In the copy you make, keep each entry exactly as it is and leave out all images.
^^^^^^^^^^^^^^^^
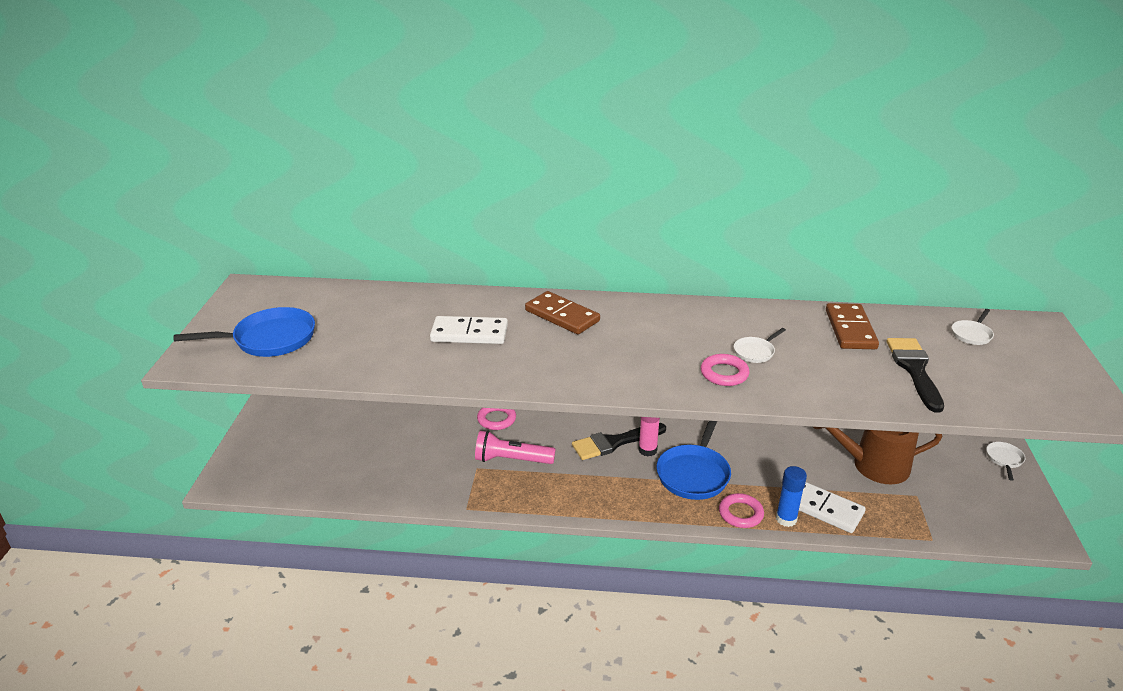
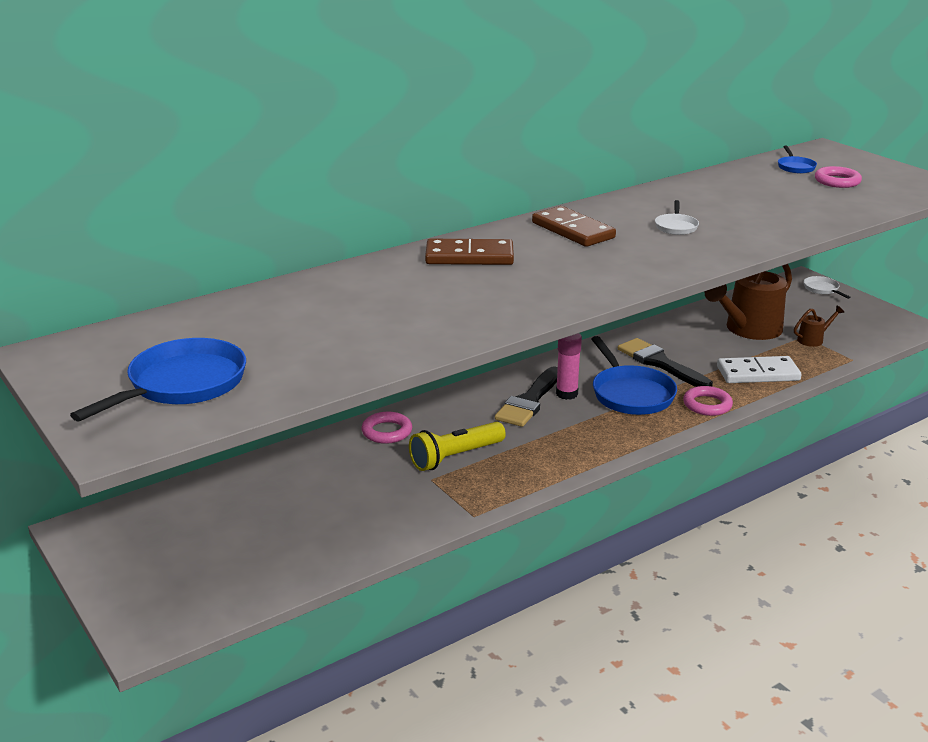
camera: 40 degrees left, 5 degrees down
white domino [430,316,508,344] -> none
pink flashlight [475,431,556,464] -> yellow flashlight [409,422,506,471]
pink ring [701,354,749,386] -> pink ring moved to [815,166,862,188]
blue glue stick [776,466,807,527] -> none
brown domino [826,303,879,349] -> brown domino moved to [532,206,616,247]
black brush [886,338,944,413] -> black brush moved to [618,338,713,387]
white pan [952,309,994,345] -> blue pan [778,145,817,174]
none -> brown watering can [794,306,844,347]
^^^^^^^^^^^^^^^^
» **TASK RESPONSE**:
camera: 40 degrees left, 5 degrees down
white domino [430,316,508,344] -> none
pink flashlight [475,431,556,464] -> yellow flashlight [409,422,506,471]
pink ring [701,354,749,386] -> pink ring moved to [815,166,862,188]
blue glue stick [776,466,807,527] -> none
brown domino [826,303,879,349] -> brown domino moved to [532,206,616,247]
black brush [886,338,944,413] -> black brush moved to [618,338,713,387]
white pan [952,309,994,345] -> blue pan [778,145,817,174]
none -> brown watering can [794,306,844,347]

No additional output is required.